--- STATED PROBLEM ---
Restate the records below word for word, and omit the images they hold.

►

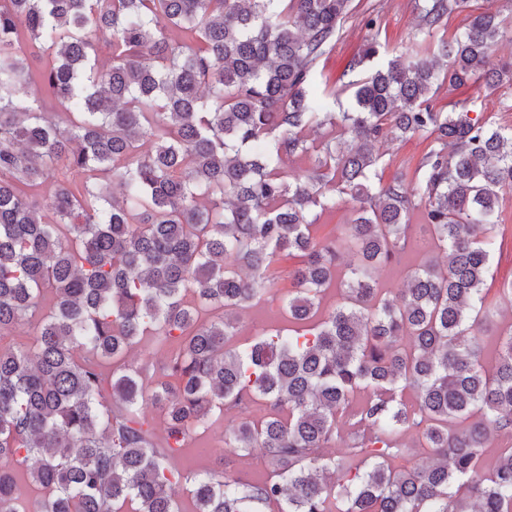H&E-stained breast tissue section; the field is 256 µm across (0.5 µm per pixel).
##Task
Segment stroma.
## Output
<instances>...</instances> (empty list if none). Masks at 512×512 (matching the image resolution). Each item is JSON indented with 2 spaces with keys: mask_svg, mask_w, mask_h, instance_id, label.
Returning a JSON list of instances; mask_svg holds the SVG:
<instances>
[{
  "mask_svg": "<svg viewBox=\"0 0 512 512\" xmlns=\"http://www.w3.org/2000/svg\"><path fill=\"white\" fill-rule=\"evenodd\" d=\"M489 11L499 14L506 22H512V0H470L465 10H452L444 19L439 32L453 36L464 29L471 15ZM377 17L378 41L381 58L407 51L422 36L415 0H352L351 10L341 23L335 47L323 56L315 69L317 87L331 86L341 90V100H348L343 91L341 76L353 56L357 55L370 32L364 20ZM466 103L471 117L481 118L487 126L512 127V88H490L484 81L472 80L458 88L441 87L434 100V107L443 112L453 111L456 103ZM425 144L414 137L407 141L390 144L384 141L375 146L385 167L380 172L382 182H390L407 165H414L421 156ZM288 314L279 299H268L248 310L240 322V340H247L263 330L288 328ZM227 420L214 416L204 433L175 457L173 464L180 471L192 476L203 475L221 468L235 476L241 475L258 481L265 477L264 464L256 457L243 455L241 451L224 444Z\"/></svg>",
  "mask_w": 512,
  "mask_h": 512,
  "instance_id": "35a3bbf8",
  "label": "stroma"
}]
</instances>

◄

--- ANSWER TO THIS PROBLEM ---
H&E-stained breast tissue section; the field is 256 µm across (0.5 µm per pixel).
##Task
Segment stroma.
## Output
<instances>...</instances> (empty list if none). Masks at 512×512 (matching the image resolution). Each item is JSON indented with 2 spaces with keys: mask_svg, mask_w, mask_h, instance_id, label.
Returning a JSON list of instances; mask_svg holds the SVG:
<instances>
[{
  "mask_svg": "<svg viewBox=\"0 0 512 512\" xmlns=\"http://www.w3.org/2000/svg\"><path fill=\"white\" fill-rule=\"evenodd\" d=\"M489 11L499 14L506 22H512V0H470L465 10H452L444 19L439 32L453 36L464 29L471 15ZM377 17L378 41L381 58L407 51L422 36L415 0H352L351 10L341 23L335 47L323 56L315 69L317 87L331 86L341 90V100H348L343 91L341 76L353 56L357 55L370 32L364 20ZM466 103L471 117L481 118L487 126L512 127V88H490L484 81L472 80L458 88L441 87L434 100V107L443 112L453 111L456 103ZM425 144L414 137L407 141L390 144L384 141L375 146L385 167L380 172L382 182H390L407 165H414L421 156ZM288 314L279 299H268L248 310L240 322V340H247L263 330L288 328ZM227 420L214 416L204 433L175 457L173 464L180 471L192 476L203 475L221 468L235 476L241 475L258 481L265 477L264 464L256 457L243 455L241 451L224 444Z\"/></svg>",
  "mask_w": 512,
  "mask_h": 512,
  "instance_id": "35a3bbf8",
  "label": "stroma"
}]
</instances>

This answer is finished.